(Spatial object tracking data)
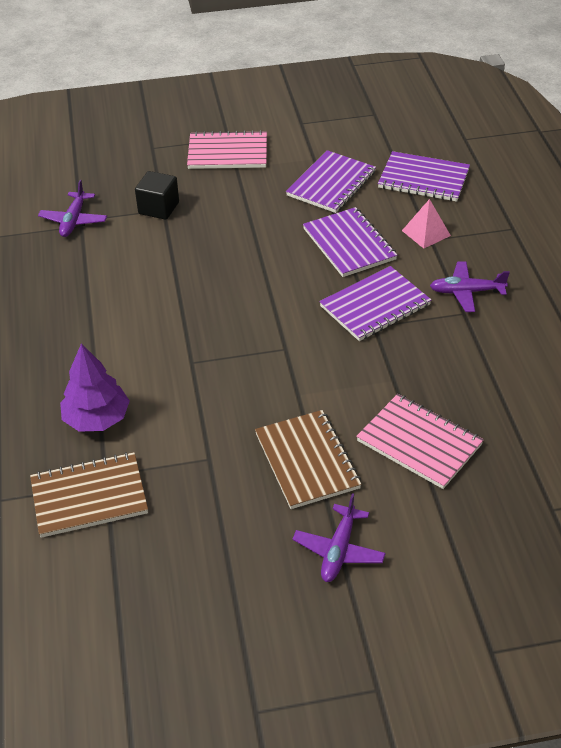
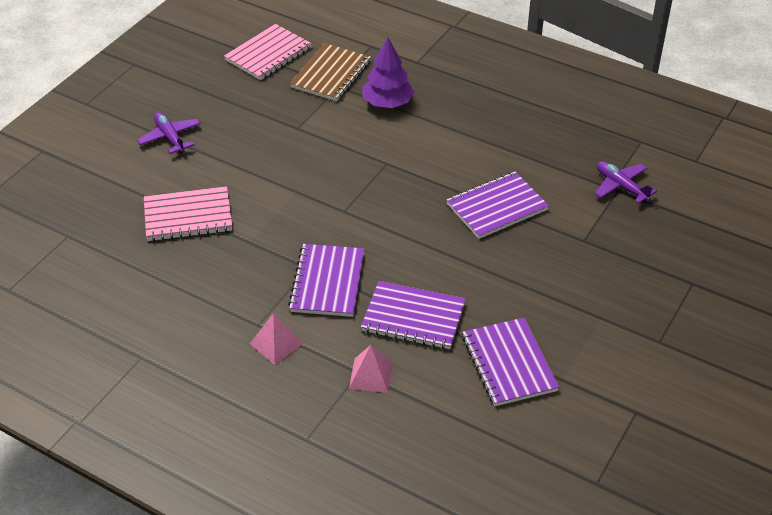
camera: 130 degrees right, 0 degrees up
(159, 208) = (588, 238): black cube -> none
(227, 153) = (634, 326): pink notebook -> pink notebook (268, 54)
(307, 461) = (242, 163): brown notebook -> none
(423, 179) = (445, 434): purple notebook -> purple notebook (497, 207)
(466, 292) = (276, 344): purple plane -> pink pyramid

--

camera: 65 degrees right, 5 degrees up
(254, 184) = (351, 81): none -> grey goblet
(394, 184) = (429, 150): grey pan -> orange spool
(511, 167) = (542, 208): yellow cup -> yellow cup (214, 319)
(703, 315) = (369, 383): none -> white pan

Goal of the exercise: Reproduce only the lines above spanning from the line containing "(307, 461) = (242, 163): brown" through the line containing "(466, 292) = (276, 344): purple", word for word.

Task answer:
(307, 461) = (242, 163): brown notebook -> none
(423, 179) = (445, 434): purple notebook -> purple notebook (497, 207)
(466, 292) = (276, 344): purple plane -> pink pyramid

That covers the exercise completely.